[Work item]: You are asked to write out the full listing exactly as it stands.

*** Given entries ***

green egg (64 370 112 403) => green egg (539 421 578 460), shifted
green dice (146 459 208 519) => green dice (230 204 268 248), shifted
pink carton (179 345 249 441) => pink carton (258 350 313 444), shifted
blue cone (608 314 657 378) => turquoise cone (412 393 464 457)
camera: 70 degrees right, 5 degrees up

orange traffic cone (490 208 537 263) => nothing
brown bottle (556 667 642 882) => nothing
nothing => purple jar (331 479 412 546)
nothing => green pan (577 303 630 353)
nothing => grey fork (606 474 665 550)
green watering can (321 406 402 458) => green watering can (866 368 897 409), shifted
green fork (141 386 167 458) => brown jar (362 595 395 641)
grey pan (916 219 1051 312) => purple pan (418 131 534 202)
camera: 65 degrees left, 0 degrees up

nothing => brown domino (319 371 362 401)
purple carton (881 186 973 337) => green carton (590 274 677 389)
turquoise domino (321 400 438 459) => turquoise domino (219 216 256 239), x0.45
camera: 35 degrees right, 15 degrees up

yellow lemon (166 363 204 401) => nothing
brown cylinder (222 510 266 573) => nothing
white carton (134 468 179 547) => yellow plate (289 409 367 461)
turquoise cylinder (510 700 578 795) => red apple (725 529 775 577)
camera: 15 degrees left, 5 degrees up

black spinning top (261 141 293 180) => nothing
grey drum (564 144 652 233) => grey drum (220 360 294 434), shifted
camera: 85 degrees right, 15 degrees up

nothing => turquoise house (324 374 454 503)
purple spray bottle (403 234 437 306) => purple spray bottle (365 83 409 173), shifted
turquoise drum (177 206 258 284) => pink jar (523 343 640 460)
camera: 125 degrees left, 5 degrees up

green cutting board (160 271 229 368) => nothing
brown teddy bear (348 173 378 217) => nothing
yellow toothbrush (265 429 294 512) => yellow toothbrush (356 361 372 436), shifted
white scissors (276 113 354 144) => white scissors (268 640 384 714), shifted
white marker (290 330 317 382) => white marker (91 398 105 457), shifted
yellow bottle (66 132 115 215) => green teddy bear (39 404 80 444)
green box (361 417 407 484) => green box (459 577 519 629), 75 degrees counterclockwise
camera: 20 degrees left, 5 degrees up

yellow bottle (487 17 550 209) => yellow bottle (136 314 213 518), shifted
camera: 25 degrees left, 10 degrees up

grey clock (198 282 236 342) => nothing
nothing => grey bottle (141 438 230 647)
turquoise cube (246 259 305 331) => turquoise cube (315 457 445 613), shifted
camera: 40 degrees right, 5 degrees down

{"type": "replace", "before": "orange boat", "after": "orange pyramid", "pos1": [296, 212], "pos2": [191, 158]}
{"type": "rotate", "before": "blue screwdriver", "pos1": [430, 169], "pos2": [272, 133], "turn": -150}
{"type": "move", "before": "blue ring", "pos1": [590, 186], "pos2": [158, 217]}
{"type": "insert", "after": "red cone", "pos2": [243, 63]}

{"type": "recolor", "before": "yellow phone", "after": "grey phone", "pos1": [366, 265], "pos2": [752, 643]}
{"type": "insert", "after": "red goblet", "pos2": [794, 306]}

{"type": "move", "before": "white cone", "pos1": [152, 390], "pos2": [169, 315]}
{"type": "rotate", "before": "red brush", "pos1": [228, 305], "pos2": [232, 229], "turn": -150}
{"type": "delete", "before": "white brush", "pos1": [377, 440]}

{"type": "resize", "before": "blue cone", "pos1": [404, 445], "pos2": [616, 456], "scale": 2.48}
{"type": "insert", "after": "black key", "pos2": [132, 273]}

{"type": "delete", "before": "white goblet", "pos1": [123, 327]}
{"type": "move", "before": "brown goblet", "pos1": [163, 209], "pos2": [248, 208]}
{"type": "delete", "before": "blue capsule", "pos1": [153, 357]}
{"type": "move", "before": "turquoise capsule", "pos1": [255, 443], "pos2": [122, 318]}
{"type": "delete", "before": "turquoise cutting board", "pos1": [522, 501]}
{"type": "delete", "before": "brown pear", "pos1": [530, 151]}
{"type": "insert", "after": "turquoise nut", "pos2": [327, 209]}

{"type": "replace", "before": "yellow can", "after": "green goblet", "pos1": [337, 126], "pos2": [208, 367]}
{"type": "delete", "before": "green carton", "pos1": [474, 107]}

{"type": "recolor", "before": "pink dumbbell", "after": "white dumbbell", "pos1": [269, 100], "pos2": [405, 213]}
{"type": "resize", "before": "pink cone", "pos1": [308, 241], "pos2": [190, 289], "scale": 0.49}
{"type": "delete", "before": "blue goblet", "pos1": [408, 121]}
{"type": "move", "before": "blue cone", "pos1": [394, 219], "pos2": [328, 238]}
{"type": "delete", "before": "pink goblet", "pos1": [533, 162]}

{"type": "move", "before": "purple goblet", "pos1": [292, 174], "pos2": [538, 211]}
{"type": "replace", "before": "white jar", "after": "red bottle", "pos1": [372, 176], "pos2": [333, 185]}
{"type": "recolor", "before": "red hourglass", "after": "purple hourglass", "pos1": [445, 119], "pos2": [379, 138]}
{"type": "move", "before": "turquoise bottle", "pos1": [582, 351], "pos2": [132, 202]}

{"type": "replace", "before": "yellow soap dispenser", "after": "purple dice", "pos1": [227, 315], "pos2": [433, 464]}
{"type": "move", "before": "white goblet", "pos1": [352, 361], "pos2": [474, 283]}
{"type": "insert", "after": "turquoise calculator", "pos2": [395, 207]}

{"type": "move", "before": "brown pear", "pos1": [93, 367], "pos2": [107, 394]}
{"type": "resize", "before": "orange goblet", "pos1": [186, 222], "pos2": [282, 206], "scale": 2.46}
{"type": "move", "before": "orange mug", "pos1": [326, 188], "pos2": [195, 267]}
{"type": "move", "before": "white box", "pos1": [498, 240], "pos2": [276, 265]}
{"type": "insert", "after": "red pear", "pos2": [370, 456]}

*** End of Given entries ***

[Solution]:
green egg (64 370 112 403) => green egg (539 421 578 460), shifted
green dice (146 459 208 519) => green dice (230 204 268 248), shifted
pink carton (179 345 249 441) => pink carton (258 350 313 444), shifted
blue cone (608 314 657 378) => turquoise cone (412 393 464 457)
camera: 70 degrees right, 5 degrees up

orange traffic cone (490 208 537 263) => nothing
brown bottle (556 667 642 882) => nothing
nothing => purple jar (331 479 412 546)
nothing => green pan (577 303 630 353)
nothing => grey fork (606 474 665 550)
green watering can (321 406 402 458) => green watering can (866 368 897 409), shifted
green fork (141 386 167 458) => brown jar (362 595 395 641)
grey pan (916 219 1051 312) => purple pan (418 131 534 202)
camera: 65 degrees left, 0 degrees up

nothing => brown domino (319 371 362 401)
purple carton (881 186 973 337) => green carton (590 274 677 389)
turquoise domino (321 400 438 459) => turquoise domino (219 216 256 239), x0.45
camera: 35 degrees right, 15 degrees up

yellow lemon (166 363 204 401) => nothing
brown cylinder (222 510 266 573) => nothing
white carton (134 468 179 547) => yellow plate (289 409 367 461)
turquoise cylinder (510 700 578 795) => red apple (725 529 775 577)
camera: 15 degrees left, 5 degrees up

black spinning top (261 141 293 180) => nothing
grey drum (564 144 652 233) => grey drum (220 360 294 434), shifted
camera: 85 degrees right, 15 degrees up

nothing => turquoise house (324 374 454 503)
purple spray bottle (403 234 437 306) => purple spray bottle (365 83 409 173), shifted
turquoise drum (177 206 258 284) => pink jar (523 343 640 460)
camera: 125 degrees left, 5 degrees up

green cutting board (160 271 229 368) => nothing
brown teddy bear (348 173 378 217) => nothing
yellow toothbrush (265 429 294 512) => yellow toothbrush (356 361 372 436), shifted
white scissors (276 113 354 144) => white scissors (268 640 384 714), shifted
white marker (290 330 317 382) => white marker (91 398 105 457), shifted
yellow bottle (66 132 115 215) => green teddy bear (39 404 80 444)
green box (361 417 407 484) => green box (459 577 519 629), 75 degrees counterclockwise
camera: 20 degrees left, 5 degrees up

yellow bottle (487 17 550 209) => yellow bottle (136 314 213 518), shifted
camera: 25 degrees left, 10 degrees up

grey clock (198 282 236 342) => nothing
nothing => grey bottle (141 438 230 647)
turquoise cube (246 259 305 331) => turquoise cube (315 457 445 613), shifted
camera: 40 degrees right, 5 degrees down

{"type": "replace", "before": "orange boat", "after": "orange pyramid", "pos1": [296, 212], "pos2": [191, 158]}
{"type": "rotate", "before": "blue screwdriver", "pos1": [430, 169], "pos2": [272, 133], "turn": -150}
{"type": "move", "before": "blue ring", "pos1": [590, 186], "pos2": [158, 217]}
{"type": "insert", "after": "red cone", "pos2": [243, 63]}

{"type": "recolor", "before": "yellow phone", "after": "grey phone", "pos1": [366, 265], "pos2": [752, 643]}
{"type": "insert", "after": "red goblet", "pos2": [794, 306]}

{"type": "move", "before": "white cone", "pos1": [152, 390], "pos2": [169, 315]}
{"type": "rotate", "before": "red brush", "pos1": [228, 305], "pos2": [232, 229], "turn": -150}
{"type": "delete", "before": "white brush", "pos1": [377, 440]}

{"type": "resize", "before": "blue cone", "pos1": [404, 445], "pos2": [616, 456], "scale": 2.48}
{"type": "insert", "after": "black key", "pos2": [132, 273]}

{"type": "delete", "before": "white goblet", "pos1": [123, 327]}
{"type": "move", "before": "brown goblet", "pos1": [163, 209], "pos2": [248, 208]}
{"type": "delete", "before": "blue capsule", "pos1": [153, 357]}
{"type": "move", "before": "turquoise capsule", "pos1": [255, 443], "pos2": [122, 318]}
{"type": "delete", "before": "turquoise cutting board", "pos1": [522, 501]}
{"type": "delete", "before": "brown pear", "pos1": [530, 151]}
{"type": "insert", "after": "turquoise nut", "pos2": [327, 209]}

{"type": "replace", "before": "yellow can", "after": "green goblet", "pos1": [337, 126], "pos2": [208, 367]}
{"type": "delete", "before": "green carton", "pos1": [474, 107]}

{"type": "recolor", "before": "pink dumbbell", "after": "white dumbbell", "pos1": [269, 100], "pos2": [405, 213]}
{"type": "resize", "before": "pink cone", "pos1": [308, 241], "pos2": [190, 289], "scale": 0.49}
{"type": "delete", "before": "blue goblet", "pos1": [408, 121]}
{"type": "move", "before": "blue cone", "pos1": [394, 219], "pos2": [328, 238]}
{"type": "delete", "before": "pink goblet", "pos1": [533, 162]}

{"type": "move", "before": "purple goblet", "pos1": [292, 174], "pos2": [538, 211]}
{"type": "replace", "before": "white jar", "after": "red bottle", "pos1": [372, 176], "pos2": [333, 185]}
{"type": "recolor", "before": "red hourglass", "after": "purple hourglass", "pos1": [445, 119], "pos2": [379, 138]}
{"type": "move", "before": "turquoise bottle", "pos1": [582, 351], "pos2": [132, 202]}

{"type": "replace", "before": "yellow soap dispenser", "after": "purple dice", "pos1": [227, 315], "pos2": [433, 464]}
{"type": "move", "before": "white goblet", "pos1": [352, 361], "pos2": [474, 283]}
{"type": "insert", "after": "turquoise calculator", "pos2": [395, 207]}

{"type": "move", "before": "brown pear", "pos1": [93, 367], "pos2": [107, 394]}
{"type": "resize", "before": "orange goblet", "pos1": [186, 222], "pos2": [282, 206], "scale": 2.46}
{"type": "move", "before": "orange mug", "pos1": [326, 188], "pos2": [195, 267]}
{"type": "move", "before": "white box", "pos1": [498, 240], "pos2": [276, 265]}
{"type": "insert", "after": "red pear", "pos2": [370, 456]}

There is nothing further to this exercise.